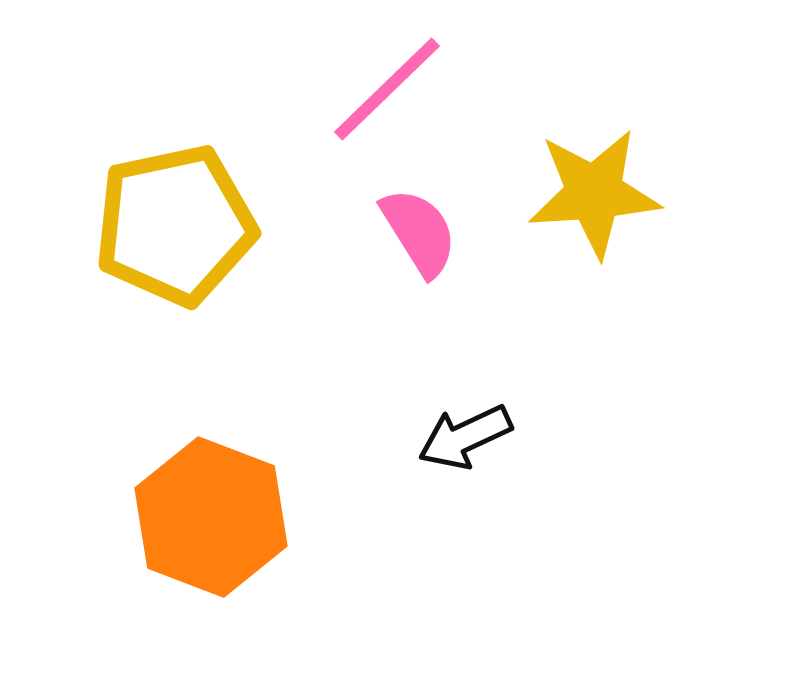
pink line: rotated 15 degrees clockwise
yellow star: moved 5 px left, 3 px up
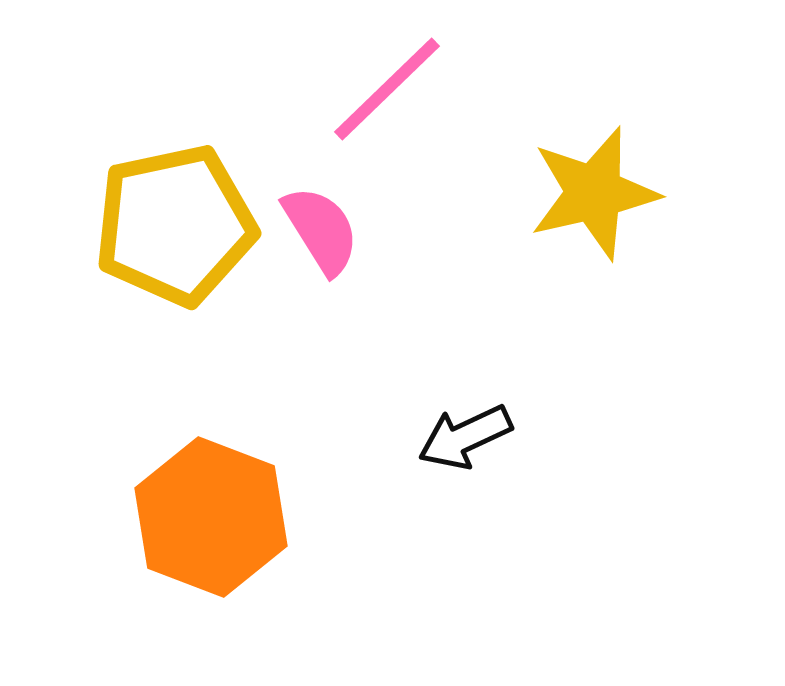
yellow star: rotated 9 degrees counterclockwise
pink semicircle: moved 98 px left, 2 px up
...
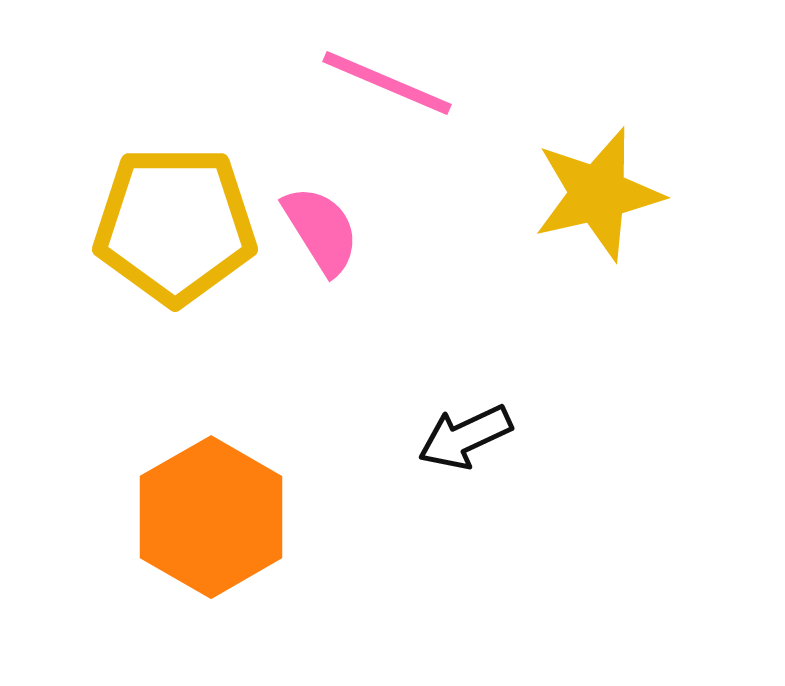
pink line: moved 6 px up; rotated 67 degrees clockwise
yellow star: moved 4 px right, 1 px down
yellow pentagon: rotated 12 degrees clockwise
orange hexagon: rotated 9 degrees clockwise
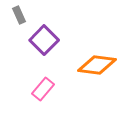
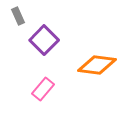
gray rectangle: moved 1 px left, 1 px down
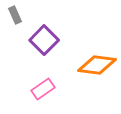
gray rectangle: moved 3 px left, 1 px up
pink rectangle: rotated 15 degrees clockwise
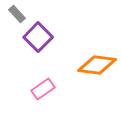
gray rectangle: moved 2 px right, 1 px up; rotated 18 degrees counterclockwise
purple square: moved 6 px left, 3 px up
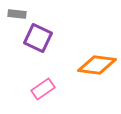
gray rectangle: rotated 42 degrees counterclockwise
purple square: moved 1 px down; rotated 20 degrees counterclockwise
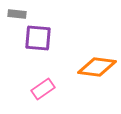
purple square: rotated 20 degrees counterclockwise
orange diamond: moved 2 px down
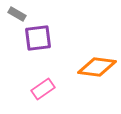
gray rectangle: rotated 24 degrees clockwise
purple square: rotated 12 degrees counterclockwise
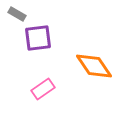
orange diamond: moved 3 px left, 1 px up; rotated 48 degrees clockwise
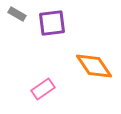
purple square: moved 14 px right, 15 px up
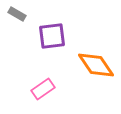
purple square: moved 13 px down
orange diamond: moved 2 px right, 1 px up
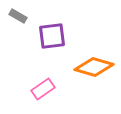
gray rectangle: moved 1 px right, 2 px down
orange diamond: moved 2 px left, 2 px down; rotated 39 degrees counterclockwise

§ WHAT YOU SHOULD DO
Please retype the material starting at the line that has "orange diamond: moved 3" and stopping after the line that has "orange diamond: moved 2 px left, 2". Leave out the pictures.

§ SOLUTION FOR THIS TASK
orange diamond: moved 3 px left, 1 px up; rotated 48 degrees clockwise
purple square: moved 14 px right, 15 px up
purple square: moved 13 px down
orange diamond: moved 2 px right, 1 px up
gray rectangle: moved 1 px right, 2 px down
orange diamond: moved 2 px left, 2 px down; rotated 39 degrees counterclockwise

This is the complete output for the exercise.